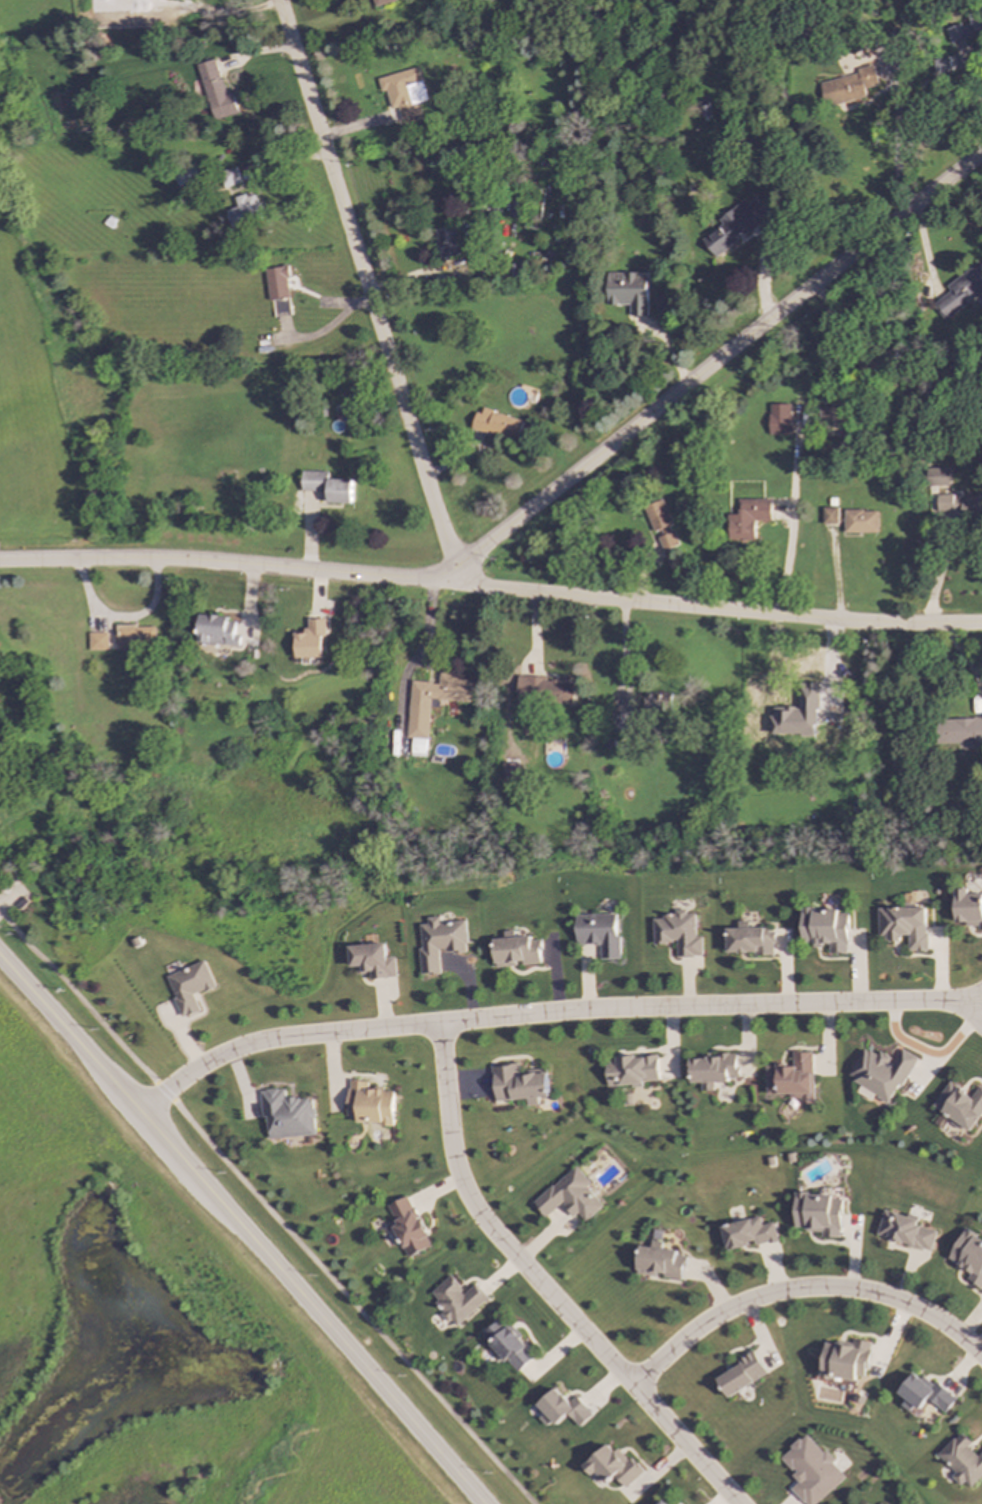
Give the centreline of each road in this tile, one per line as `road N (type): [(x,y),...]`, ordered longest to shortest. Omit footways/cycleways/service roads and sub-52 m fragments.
road 1 (residential): [(981,1010),(645,1008),(265,1036),(181,1072),(136,1109)]
road 2 (tertiary): [(0,959),(484,1503)]
road 3 (residential): [(981,155),(502,531),(472,556),(461,583)]
road 4 (residential): [(461,583),(279,0)]
road 5 (residential): [(744,1503),(461,1196),(435,1022)]
road 6 (residential): [(461,583),(832,621),(981,624)]
road 7 (residential): [(461,583),(172,560),(0,562)]
road 8 (residential): [(981,1351),(903,1294),(795,1288),(715,1308),(631,1378)]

____

◆ Task instructions
Retype the whole of the data verbatim. Skip every picture.

◆ Answer section
Give the centreline of each road in this tile, one per line as `road N (type): [(x,y),...]`, ordered longest to shortest. Omit footways/cycleways/service roads and sub-52 m fragments.
road 1 (residential): [(981,1010),(645,1008),(265,1036),(181,1072),(136,1109)]
road 2 (tertiary): [(0,959),(484,1503)]
road 3 (residential): [(981,155),(502,531),(472,556),(461,583)]
road 4 (residential): [(461,583),(279,0)]
road 5 (residential): [(744,1503),(461,1196),(435,1022)]
road 6 (residential): [(461,583),(832,621),(981,624)]
road 7 (residential): [(461,583),(172,560),(0,562)]
road 8 (residential): [(981,1351),(903,1294),(795,1288),(715,1308),(631,1378)]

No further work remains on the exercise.